_Try it_
Each record that follows must be reproduced exactly.

--

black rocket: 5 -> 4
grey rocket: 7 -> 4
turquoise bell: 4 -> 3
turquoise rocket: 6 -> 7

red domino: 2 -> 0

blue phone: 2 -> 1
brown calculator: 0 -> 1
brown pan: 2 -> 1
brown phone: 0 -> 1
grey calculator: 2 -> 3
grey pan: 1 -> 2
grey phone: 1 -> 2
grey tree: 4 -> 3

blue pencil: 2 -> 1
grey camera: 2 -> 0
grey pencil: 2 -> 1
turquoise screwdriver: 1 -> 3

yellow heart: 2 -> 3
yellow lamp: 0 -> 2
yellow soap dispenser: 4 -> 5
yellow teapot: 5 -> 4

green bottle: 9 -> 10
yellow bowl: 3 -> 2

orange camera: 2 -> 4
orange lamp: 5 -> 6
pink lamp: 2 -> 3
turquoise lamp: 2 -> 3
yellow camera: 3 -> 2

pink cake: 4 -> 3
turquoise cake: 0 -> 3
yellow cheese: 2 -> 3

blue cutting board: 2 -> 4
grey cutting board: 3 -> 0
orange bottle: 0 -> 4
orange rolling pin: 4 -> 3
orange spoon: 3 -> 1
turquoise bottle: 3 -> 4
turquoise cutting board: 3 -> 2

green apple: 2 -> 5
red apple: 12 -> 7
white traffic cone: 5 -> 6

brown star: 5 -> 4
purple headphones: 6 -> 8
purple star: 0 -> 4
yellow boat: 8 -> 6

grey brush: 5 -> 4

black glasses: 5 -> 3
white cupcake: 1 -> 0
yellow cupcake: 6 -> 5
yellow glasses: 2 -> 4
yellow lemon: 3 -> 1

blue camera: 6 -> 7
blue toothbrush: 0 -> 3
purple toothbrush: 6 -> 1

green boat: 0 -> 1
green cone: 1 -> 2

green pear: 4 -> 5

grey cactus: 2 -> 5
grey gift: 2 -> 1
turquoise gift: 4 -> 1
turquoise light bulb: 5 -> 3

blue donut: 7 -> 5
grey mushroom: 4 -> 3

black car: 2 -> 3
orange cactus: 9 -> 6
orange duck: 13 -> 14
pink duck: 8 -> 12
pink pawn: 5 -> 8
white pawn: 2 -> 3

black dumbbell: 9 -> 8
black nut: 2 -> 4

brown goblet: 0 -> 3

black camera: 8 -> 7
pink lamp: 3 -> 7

--

_Your solution_
black rocket: 5 -> 4
grey rocket: 7 -> 4
turquoise bell: 4 -> 3
turquoise rocket: 6 -> 7

red domino: 2 -> 0

blue phone: 2 -> 1
brown calculator: 0 -> 1
brown pan: 2 -> 1
brown phone: 0 -> 1
grey calculator: 2 -> 3
grey pan: 1 -> 2
grey phone: 1 -> 2
grey tree: 4 -> 3

blue pencil: 2 -> 1
grey camera: 2 -> 0
grey pencil: 2 -> 1
turquoise screwdriver: 1 -> 3

yellow heart: 2 -> 3
yellow lamp: 0 -> 2
yellow soap dispenser: 4 -> 5
yellow teapot: 5 -> 4

green bottle: 9 -> 10
yellow bowl: 3 -> 2

orange camera: 2 -> 4
orange lamp: 5 -> 6
pink lamp: 2 -> 3
turquoise lamp: 2 -> 3
yellow camera: 3 -> 2

pink cake: 4 -> 3
turquoise cake: 0 -> 3
yellow cheese: 2 -> 3

blue cutting board: 2 -> 4
grey cutting board: 3 -> 0
orange bottle: 0 -> 4
orange rolling pin: 4 -> 3
orange spoon: 3 -> 1
turquoise bottle: 3 -> 4
turquoise cutting board: 3 -> 2

green apple: 2 -> 5
red apple: 12 -> 7
white traffic cone: 5 -> 6

brown star: 5 -> 4
purple headphones: 6 -> 8
purple star: 0 -> 4
yellow boat: 8 -> 6

grey brush: 5 -> 4

black glasses: 5 -> 3
white cupcake: 1 -> 0
yellow cupcake: 6 -> 5
yellow glasses: 2 -> 4
yellow lemon: 3 -> 1

blue camera: 6 -> 7
blue toothbrush: 0 -> 3
purple toothbrush: 6 -> 1

green boat: 0 -> 1
green cone: 1 -> 2

green pear: 4 -> 5

grey cactus: 2 -> 5
grey gift: 2 -> 1
turquoise gift: 4 -> 1
turquoise light bulb: 5 -> 3

blue donut: 7 -> 5
grey mushroom: 4 -> 3

black car: 2 -> 3
orange cactus: 9 -> 6
orange duck: 13 -> 14
pink duck: 8 -> 12
pink pawn: 5 -> 8
white pawn: 2 -> 3

black dumbbell: 9 -> 8
black nut: 2 -> 4

brown goblet: 0 -> 3

black camera: 8 -> 7
pink lamp: 3 -> 7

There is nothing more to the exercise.